**DIRECTIONS**
Lines holding the string "VEXT": copy each one from the listing below.

___ RECORDED INFORMATION

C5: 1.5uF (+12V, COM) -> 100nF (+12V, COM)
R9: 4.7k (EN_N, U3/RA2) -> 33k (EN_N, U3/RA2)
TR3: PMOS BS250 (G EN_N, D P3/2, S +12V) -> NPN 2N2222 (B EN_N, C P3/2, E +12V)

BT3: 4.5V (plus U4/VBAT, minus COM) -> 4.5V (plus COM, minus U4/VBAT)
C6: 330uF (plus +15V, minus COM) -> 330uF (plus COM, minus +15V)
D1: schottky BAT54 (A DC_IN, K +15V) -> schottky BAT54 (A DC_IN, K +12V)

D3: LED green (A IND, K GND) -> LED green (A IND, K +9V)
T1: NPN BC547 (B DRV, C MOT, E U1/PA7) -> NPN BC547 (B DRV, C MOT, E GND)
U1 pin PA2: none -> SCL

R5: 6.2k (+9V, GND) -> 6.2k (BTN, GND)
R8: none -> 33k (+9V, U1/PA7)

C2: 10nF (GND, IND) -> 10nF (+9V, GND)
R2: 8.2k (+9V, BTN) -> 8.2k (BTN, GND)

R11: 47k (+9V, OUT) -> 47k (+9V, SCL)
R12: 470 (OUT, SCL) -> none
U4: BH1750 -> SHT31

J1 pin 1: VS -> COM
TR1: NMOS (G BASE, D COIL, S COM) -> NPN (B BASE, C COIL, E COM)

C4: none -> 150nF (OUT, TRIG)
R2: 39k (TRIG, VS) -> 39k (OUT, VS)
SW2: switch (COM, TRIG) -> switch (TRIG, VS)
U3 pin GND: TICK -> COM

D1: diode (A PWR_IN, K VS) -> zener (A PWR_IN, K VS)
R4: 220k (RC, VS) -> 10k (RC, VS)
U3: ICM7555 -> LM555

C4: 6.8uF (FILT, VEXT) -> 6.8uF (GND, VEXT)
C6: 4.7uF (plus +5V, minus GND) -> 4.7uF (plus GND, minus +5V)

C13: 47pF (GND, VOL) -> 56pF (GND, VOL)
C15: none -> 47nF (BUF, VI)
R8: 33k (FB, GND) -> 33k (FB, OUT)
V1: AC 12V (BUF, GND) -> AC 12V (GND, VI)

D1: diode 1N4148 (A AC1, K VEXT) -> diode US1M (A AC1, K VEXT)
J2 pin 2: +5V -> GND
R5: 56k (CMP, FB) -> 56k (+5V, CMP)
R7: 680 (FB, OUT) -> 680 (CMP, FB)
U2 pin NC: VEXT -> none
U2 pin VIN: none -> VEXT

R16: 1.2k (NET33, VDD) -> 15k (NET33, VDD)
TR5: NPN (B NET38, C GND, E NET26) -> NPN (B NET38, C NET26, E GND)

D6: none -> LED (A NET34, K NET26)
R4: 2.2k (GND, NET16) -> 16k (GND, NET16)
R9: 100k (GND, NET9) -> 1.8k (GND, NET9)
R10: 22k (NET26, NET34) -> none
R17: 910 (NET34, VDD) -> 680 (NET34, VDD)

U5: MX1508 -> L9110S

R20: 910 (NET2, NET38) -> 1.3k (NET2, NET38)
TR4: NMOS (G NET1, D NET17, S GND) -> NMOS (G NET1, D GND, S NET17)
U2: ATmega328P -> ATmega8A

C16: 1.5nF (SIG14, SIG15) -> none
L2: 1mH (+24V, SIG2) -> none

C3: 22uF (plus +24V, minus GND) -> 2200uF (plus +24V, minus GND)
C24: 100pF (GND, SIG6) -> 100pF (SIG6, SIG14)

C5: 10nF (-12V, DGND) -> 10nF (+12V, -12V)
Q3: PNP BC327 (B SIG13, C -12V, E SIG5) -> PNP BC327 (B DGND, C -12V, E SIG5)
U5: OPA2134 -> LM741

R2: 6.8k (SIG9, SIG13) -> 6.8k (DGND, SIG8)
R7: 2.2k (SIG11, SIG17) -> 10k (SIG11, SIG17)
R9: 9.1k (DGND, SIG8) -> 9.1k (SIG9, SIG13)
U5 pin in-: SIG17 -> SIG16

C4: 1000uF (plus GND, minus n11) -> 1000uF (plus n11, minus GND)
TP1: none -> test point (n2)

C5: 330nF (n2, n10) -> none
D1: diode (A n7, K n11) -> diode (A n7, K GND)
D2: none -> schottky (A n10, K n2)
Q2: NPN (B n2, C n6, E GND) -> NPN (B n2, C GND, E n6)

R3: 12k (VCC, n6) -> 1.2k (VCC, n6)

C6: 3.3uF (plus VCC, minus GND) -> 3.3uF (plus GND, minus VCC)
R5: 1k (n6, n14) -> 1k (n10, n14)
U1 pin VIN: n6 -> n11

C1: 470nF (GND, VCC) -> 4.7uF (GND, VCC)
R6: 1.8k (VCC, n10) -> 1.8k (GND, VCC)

______

**EXERCISE ANSWER**
C4: 6.8uF (FILT, VEXT) -> 6.8uF (GND, VEXT)
D1: diode 1N4148 (A AC1, K VEXT) -> diode US1M (A AC1, K VEXT)
U2 pin NC: VEXT -> none
U2 pin VIN: none -> VEXT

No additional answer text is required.